BEGIN

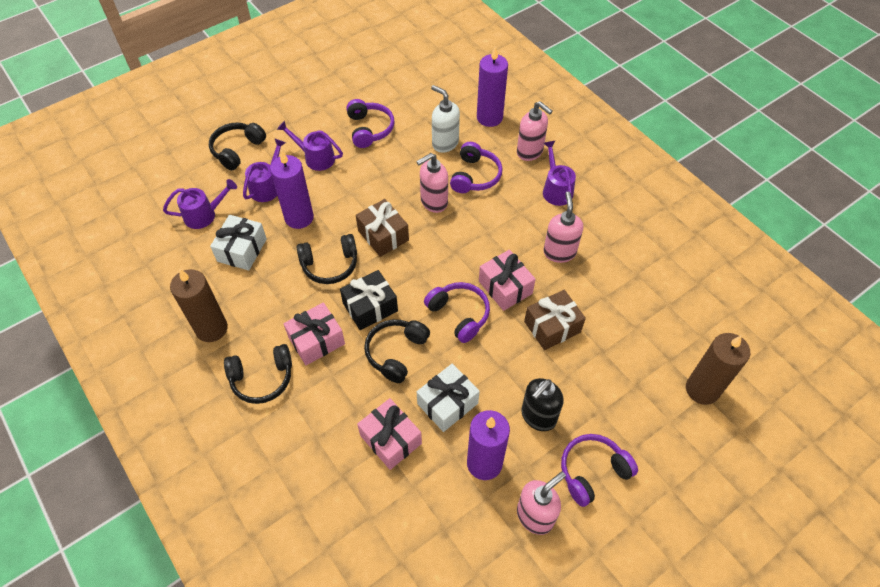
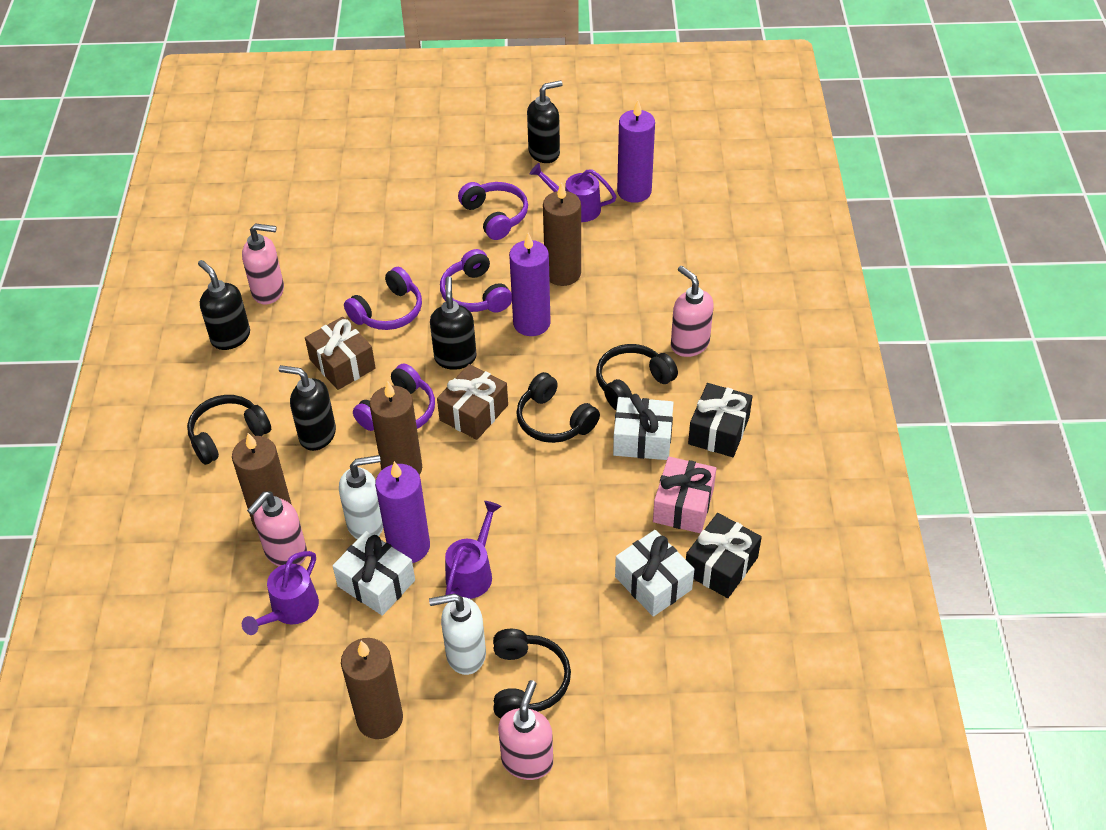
black gift: 1 -> 2
black soap dispenser: 1 -> 4
brown candle: 2 -> 4
pink gift: 3 -> 1
purple watering can: 4 -> 3
white gift: 2 -> 3
white soap dispenser: 1 -> 2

END

Everything from the line containing "pink gift: 3 -> 1" down to the last line of the entries is to be returned exactly, both ends included, and nothing beyond it.

Exercise response:
pink gift: 3 -> 1
purple watering can: 4 -> 3
white gift: 2 -> 3
white soap dispenser: 1 -> 2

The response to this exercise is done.